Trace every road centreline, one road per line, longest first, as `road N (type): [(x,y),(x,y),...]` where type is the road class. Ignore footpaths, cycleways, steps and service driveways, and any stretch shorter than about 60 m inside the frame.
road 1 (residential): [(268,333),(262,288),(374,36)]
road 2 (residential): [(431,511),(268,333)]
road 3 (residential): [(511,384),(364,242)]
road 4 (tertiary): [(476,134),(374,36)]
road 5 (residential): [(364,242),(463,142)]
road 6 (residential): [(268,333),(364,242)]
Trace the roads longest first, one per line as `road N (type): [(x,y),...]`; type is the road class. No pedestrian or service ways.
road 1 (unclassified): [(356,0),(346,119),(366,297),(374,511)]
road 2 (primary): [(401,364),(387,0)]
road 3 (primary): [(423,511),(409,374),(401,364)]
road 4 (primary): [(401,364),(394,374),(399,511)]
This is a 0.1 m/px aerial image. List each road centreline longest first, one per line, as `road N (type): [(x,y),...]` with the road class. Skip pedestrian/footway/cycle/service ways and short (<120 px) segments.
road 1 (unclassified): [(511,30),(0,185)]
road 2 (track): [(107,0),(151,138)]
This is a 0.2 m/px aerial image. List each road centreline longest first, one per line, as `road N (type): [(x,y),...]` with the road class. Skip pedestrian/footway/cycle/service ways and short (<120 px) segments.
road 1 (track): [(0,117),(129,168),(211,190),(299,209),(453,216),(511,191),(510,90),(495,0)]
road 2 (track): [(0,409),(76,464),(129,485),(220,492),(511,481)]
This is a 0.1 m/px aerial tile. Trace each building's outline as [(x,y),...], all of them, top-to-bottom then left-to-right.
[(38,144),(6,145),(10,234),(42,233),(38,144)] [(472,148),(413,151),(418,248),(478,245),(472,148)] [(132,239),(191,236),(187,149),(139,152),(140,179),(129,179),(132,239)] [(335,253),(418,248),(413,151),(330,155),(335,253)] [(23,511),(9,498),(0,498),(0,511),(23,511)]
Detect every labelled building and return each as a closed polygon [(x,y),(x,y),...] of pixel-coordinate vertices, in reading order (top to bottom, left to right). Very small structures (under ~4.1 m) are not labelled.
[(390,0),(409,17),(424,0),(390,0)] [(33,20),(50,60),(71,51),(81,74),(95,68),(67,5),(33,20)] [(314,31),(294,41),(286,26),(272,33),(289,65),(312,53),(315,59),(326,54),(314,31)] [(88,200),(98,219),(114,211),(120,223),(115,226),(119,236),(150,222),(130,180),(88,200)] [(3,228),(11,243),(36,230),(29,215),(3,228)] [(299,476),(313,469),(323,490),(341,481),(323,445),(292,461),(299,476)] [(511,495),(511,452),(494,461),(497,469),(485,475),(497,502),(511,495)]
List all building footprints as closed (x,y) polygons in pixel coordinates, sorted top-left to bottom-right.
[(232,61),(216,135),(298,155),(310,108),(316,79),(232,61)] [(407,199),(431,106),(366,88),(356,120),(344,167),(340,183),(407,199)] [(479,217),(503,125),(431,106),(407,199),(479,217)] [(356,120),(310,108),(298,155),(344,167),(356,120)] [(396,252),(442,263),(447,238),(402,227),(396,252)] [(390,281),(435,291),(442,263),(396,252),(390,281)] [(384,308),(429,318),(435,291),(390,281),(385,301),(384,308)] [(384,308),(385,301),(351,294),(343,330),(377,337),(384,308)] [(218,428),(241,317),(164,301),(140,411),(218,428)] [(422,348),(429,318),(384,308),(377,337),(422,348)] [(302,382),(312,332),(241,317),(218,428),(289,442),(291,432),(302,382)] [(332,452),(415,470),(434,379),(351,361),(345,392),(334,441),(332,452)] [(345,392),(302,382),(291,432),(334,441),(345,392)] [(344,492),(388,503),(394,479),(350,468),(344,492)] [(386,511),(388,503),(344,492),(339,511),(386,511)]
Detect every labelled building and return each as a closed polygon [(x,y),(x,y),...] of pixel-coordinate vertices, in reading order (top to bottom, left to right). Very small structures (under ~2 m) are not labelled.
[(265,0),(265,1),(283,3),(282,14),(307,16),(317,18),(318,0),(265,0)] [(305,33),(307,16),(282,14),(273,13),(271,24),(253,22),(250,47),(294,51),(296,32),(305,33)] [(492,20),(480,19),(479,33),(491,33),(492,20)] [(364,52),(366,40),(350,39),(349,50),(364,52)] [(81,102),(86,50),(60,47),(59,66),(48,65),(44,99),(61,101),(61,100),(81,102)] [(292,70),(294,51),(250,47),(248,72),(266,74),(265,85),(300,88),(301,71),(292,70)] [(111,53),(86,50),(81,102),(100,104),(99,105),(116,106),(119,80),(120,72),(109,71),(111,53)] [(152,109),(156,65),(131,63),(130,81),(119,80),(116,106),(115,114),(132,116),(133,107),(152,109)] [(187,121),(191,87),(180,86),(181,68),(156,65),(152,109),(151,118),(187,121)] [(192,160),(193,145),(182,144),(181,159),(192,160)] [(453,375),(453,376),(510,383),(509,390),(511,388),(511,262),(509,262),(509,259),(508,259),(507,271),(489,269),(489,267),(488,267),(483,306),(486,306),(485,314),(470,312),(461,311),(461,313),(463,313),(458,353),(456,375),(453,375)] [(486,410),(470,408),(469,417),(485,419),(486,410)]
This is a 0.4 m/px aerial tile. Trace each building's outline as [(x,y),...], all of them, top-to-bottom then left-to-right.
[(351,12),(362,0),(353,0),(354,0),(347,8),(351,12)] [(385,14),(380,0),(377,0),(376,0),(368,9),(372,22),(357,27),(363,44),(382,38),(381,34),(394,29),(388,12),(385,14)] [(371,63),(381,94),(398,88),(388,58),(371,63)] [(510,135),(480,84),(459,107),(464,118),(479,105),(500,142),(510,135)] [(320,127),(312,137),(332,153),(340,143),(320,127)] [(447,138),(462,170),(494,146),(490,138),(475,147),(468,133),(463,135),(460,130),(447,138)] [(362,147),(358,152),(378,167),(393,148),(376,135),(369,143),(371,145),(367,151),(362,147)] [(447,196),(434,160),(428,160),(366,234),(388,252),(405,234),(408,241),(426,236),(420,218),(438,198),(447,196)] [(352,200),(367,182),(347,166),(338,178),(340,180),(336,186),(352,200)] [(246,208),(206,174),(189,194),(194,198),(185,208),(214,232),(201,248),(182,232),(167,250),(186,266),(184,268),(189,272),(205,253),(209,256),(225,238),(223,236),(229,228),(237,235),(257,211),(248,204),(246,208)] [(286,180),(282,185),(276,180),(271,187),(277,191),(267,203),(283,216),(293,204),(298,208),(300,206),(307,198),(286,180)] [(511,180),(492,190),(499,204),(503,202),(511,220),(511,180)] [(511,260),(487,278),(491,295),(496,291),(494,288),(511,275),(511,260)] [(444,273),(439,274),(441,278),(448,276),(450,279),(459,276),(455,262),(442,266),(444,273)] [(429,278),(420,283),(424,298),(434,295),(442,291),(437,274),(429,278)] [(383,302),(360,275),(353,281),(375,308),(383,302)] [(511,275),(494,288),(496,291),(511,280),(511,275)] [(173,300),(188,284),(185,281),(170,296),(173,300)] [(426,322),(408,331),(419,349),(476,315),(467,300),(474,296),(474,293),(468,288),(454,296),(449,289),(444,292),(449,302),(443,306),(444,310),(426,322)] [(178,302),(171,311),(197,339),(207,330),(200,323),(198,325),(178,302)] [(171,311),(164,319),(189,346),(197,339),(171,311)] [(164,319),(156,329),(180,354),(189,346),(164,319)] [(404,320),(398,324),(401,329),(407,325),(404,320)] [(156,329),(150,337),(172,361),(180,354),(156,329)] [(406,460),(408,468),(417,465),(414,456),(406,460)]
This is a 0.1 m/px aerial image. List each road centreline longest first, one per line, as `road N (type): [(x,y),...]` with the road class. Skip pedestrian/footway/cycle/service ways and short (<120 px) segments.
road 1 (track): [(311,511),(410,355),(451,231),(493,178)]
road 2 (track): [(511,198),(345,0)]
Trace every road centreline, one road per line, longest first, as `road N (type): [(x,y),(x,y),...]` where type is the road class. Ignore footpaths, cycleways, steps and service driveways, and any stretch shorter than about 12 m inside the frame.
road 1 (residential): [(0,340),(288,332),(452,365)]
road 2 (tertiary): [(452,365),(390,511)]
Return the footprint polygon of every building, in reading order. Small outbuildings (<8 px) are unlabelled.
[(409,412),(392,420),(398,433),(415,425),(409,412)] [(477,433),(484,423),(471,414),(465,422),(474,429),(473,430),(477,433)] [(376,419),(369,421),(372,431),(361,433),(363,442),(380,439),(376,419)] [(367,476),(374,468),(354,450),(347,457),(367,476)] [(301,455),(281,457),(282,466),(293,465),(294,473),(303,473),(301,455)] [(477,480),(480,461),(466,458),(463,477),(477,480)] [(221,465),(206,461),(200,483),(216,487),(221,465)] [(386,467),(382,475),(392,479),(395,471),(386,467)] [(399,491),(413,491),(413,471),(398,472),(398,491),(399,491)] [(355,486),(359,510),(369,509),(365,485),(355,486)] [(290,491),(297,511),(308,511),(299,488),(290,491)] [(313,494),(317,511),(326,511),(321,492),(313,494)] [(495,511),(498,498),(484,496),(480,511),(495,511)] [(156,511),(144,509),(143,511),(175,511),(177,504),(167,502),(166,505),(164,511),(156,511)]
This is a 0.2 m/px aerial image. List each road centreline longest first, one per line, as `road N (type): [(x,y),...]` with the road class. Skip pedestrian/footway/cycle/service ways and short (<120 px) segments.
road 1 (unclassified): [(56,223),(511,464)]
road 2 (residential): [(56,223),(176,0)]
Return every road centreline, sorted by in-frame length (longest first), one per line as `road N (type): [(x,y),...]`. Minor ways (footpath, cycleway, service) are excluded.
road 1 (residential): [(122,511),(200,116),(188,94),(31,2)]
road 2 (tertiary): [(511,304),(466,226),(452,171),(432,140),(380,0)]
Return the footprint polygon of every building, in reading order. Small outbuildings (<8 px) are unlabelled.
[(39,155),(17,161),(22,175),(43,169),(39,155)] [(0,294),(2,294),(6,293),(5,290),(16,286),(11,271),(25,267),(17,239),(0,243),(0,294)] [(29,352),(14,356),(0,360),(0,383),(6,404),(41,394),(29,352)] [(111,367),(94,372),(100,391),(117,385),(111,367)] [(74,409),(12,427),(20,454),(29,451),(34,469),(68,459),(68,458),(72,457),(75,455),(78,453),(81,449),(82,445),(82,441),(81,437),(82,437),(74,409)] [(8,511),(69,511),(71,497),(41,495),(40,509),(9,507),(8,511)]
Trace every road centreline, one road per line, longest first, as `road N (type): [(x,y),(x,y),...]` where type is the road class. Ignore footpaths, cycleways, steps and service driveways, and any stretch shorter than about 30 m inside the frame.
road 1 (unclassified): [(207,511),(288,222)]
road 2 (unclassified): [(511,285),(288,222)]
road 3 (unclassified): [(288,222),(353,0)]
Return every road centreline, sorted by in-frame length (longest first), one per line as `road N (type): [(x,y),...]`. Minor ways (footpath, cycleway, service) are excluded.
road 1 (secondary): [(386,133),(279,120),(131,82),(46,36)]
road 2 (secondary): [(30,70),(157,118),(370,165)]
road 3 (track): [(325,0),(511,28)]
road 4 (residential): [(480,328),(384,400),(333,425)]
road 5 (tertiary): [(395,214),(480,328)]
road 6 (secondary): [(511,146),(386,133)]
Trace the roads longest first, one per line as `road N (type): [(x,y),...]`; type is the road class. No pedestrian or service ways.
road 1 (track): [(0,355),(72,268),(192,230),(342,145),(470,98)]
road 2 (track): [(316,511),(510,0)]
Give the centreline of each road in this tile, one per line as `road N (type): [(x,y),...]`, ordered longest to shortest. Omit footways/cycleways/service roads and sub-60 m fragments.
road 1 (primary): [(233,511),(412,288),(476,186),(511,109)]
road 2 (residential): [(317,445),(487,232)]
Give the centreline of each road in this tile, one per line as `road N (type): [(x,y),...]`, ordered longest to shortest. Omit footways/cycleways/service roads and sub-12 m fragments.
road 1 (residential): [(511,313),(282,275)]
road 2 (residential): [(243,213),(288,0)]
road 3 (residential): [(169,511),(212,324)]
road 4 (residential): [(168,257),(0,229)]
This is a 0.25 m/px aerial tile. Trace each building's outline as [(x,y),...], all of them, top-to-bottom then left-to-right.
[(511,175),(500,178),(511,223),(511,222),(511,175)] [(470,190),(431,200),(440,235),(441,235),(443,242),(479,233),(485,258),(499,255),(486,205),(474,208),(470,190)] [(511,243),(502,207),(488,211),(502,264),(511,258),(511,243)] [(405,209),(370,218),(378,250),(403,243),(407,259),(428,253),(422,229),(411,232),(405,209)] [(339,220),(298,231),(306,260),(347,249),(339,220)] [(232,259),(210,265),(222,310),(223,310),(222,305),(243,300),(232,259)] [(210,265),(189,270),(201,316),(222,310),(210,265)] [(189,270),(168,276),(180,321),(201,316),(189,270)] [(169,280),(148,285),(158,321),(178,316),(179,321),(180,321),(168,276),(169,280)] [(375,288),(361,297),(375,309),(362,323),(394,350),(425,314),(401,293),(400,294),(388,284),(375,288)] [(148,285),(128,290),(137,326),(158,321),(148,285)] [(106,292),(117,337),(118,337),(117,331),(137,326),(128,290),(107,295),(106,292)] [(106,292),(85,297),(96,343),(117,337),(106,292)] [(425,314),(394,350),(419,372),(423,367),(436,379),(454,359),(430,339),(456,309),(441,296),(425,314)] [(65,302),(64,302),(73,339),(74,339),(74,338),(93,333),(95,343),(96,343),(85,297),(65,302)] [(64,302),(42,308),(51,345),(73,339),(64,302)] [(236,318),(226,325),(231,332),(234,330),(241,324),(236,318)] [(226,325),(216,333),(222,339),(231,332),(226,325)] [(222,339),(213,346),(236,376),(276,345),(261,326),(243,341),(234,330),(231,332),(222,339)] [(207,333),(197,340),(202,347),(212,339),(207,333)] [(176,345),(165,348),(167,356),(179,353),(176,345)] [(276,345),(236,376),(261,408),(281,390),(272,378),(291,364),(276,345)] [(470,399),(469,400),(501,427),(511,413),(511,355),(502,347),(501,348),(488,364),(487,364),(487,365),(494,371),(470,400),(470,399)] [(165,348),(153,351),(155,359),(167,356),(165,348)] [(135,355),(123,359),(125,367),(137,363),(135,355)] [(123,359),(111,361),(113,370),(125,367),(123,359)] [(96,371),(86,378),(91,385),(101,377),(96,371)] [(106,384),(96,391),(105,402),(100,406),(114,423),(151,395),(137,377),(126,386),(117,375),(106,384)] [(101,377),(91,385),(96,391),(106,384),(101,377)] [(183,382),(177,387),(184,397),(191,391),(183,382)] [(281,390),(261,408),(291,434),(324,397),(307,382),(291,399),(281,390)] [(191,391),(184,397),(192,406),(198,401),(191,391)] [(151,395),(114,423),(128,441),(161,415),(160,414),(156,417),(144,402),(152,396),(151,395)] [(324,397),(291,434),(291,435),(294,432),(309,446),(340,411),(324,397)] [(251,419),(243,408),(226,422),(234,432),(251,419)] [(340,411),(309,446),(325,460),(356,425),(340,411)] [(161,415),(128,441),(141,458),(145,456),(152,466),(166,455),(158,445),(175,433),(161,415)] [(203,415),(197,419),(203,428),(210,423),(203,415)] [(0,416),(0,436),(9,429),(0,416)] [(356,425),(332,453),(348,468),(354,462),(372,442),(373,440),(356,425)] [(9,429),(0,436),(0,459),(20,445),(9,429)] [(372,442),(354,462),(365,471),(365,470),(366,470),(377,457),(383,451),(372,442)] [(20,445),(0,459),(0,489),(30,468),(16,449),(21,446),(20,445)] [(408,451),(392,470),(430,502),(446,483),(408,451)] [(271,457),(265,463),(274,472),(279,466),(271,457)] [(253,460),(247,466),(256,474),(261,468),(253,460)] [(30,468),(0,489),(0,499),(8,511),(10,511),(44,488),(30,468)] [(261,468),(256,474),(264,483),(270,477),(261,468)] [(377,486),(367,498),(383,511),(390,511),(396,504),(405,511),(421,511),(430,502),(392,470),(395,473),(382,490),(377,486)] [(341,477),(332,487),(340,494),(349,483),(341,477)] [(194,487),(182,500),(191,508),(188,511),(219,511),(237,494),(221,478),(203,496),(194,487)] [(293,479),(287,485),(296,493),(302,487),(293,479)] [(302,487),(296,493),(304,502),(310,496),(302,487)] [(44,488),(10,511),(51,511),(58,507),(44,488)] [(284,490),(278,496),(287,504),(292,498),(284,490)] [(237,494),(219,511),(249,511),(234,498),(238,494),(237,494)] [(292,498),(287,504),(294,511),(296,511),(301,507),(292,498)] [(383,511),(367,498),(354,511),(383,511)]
################
• **PROMPT**: Render the records above, from the line containing "sub-60 m fragments." through the line containing "road 2 (residential): [(317,445),(487,232)]", as a numbered list, omitting any blank lines.

• **THE RESULT**:
1. Give the centreline of each road in this tile, one per line as `road N (type): [(x,y),...]`, ordered longest to shortest. Omit footways/cycleways/service roads and sub-60 m fragments.
2. road 1 (primary): [(233,511),(412,288),(476,186),(511,109)]
3. road 2 (residential): [(317,445),(487,232)]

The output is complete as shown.